**WHAT IS BEING ASKED**
When you transcribe the entries below, keep the wording exact and omit the pictures.
** Opening RECORDS FOR THIS TASK block **
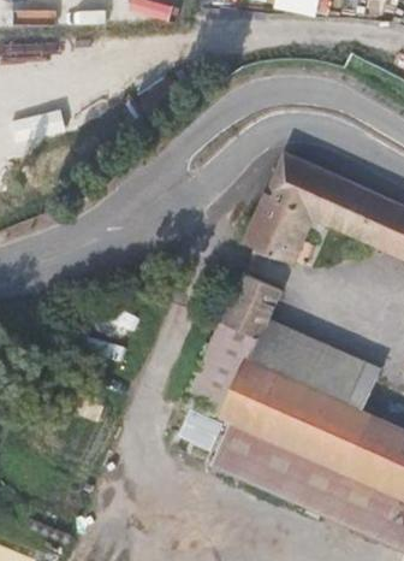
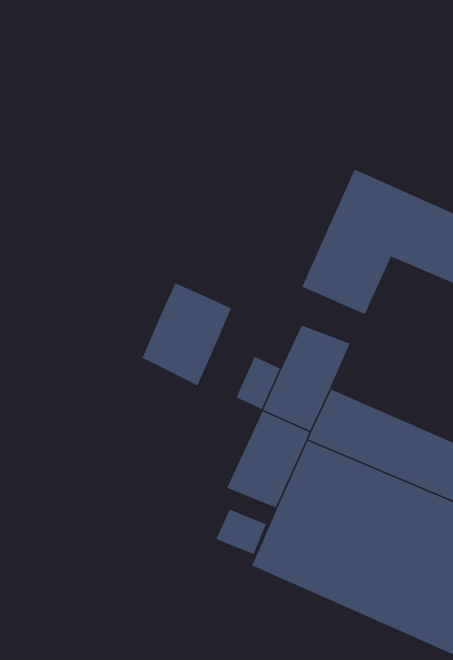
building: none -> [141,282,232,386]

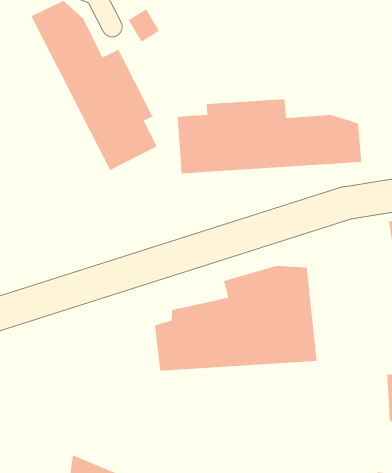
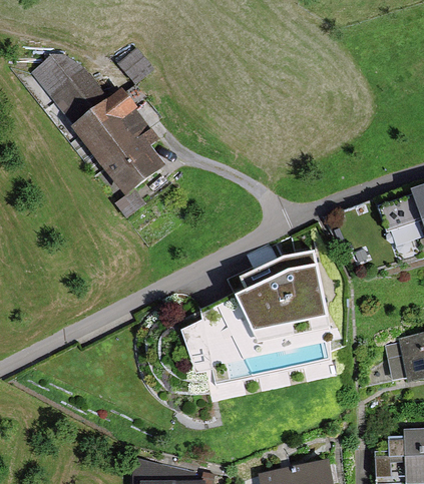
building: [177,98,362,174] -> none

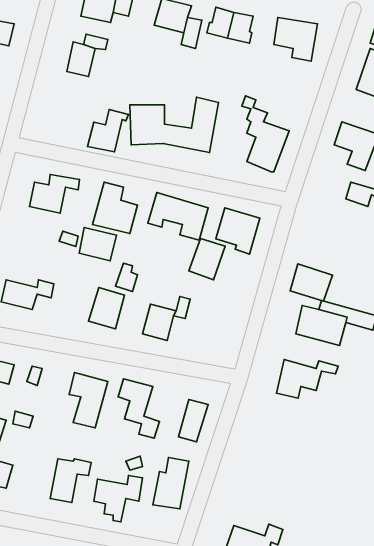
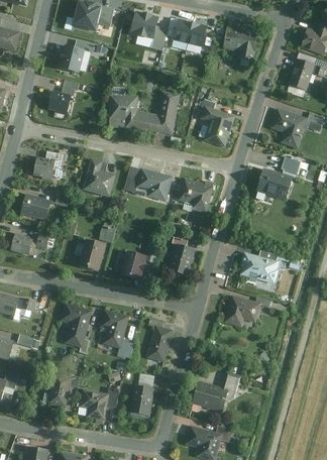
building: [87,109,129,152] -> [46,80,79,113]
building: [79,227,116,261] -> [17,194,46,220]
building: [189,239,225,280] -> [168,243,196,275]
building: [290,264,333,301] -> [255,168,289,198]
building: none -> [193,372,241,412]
** Closing RECORDS FOR THIS TASK block **
**WRITTEN ANSWER**
building: none -> [141,282,232,386]

building: [177,98,362,174] -> none

building: [87,109,129,152] -> [46,80,79,113]
building: [79,227,116,261] -> [17,194,46,220]
building: [189,239,225,280] -> [168,243,196,275]
building: [290,264,333,301] -> [255,168,289,198]
building: none -> [193,372,241,412]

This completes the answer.